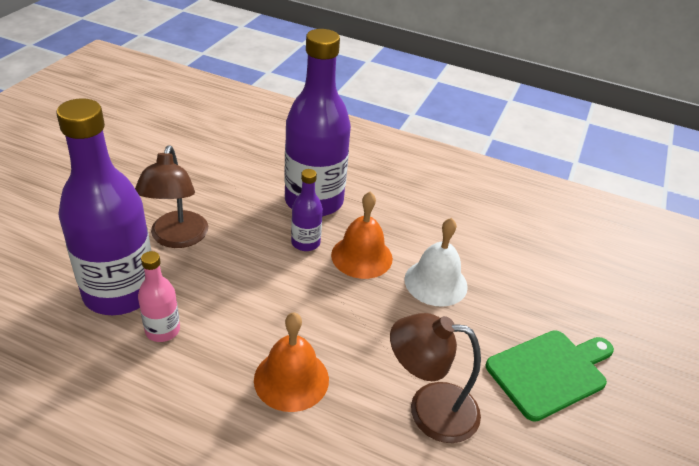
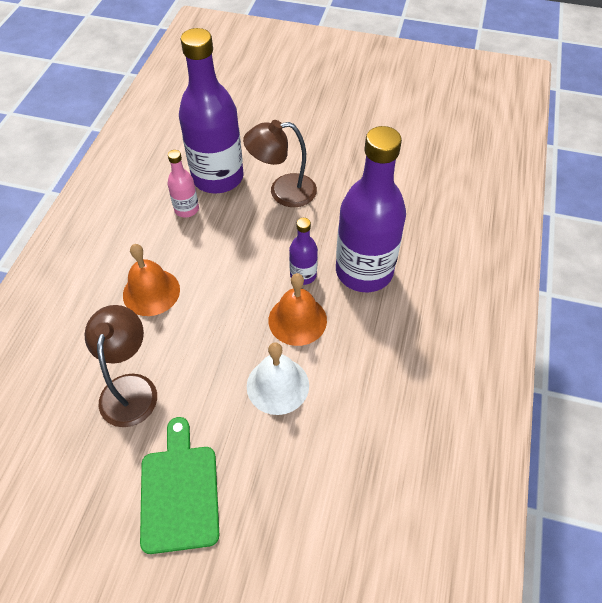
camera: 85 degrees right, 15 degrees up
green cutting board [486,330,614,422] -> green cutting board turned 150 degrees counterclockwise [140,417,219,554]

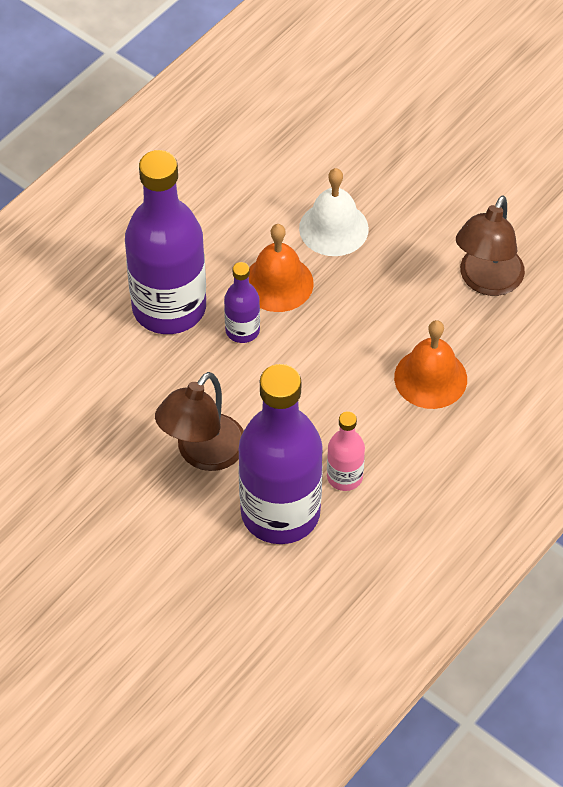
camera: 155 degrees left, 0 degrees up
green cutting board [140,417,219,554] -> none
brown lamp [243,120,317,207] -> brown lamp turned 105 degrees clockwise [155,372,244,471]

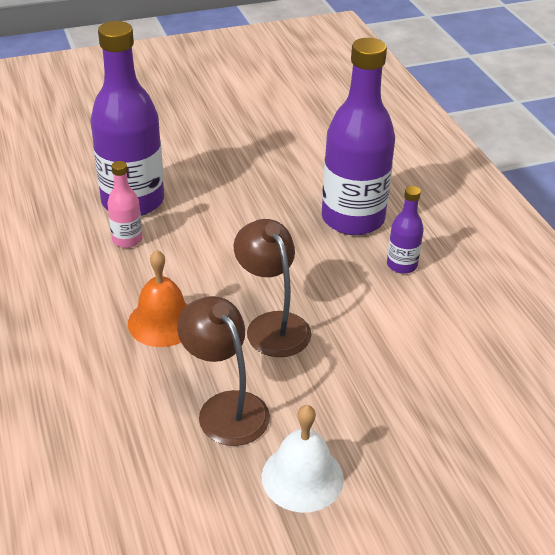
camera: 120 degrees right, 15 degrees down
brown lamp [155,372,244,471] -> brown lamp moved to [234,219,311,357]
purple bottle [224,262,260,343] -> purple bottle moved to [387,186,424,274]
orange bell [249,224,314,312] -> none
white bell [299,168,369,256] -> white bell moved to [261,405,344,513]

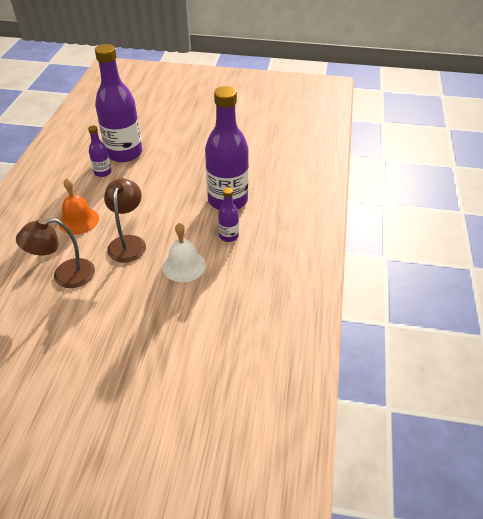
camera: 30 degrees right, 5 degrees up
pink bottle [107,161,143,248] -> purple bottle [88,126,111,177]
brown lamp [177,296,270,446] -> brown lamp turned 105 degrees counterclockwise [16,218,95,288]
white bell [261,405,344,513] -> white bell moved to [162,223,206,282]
○ ○ ○ ○ ○ ○ ○
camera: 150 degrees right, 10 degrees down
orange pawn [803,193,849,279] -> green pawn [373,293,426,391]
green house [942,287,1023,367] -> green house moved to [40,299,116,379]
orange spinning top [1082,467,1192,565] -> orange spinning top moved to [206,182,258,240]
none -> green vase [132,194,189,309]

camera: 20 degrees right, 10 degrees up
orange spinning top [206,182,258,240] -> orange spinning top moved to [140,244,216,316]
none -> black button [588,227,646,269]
○ ○ ○ ○ ○ ○ ○
> **WHAT THE EXERCISE ASKS**:
Reproduce exactly the lines above that run from the one with "camera: 85 degrees right, 15 degrees up" to the one with "purple bottle [224,262,260,343]", both included, leaving pictures out.

> **WRITTEN SOLUTION**:
camera: 85 degrees right, 15 degrees up
green cutting board [486,330,614,422] -> green cutting board turned 150 degrees counterclockwise [140,417,219,554]

camera: 155 degrees left, 0 degrees up
green cutting board [140,417,219,554] -> none
brown lamp [243,120,317,207] -> brown lamp turned 105 degrees clockwise [155,372,244,471]

camera: 120 degrees right, 15 degrees down
brown lamp [155,372,244,471] -> brown lamp moved to [234,219,311,357]
purple bottle [224,262,260,343] -> purple bottle moved to [387,186,424,274]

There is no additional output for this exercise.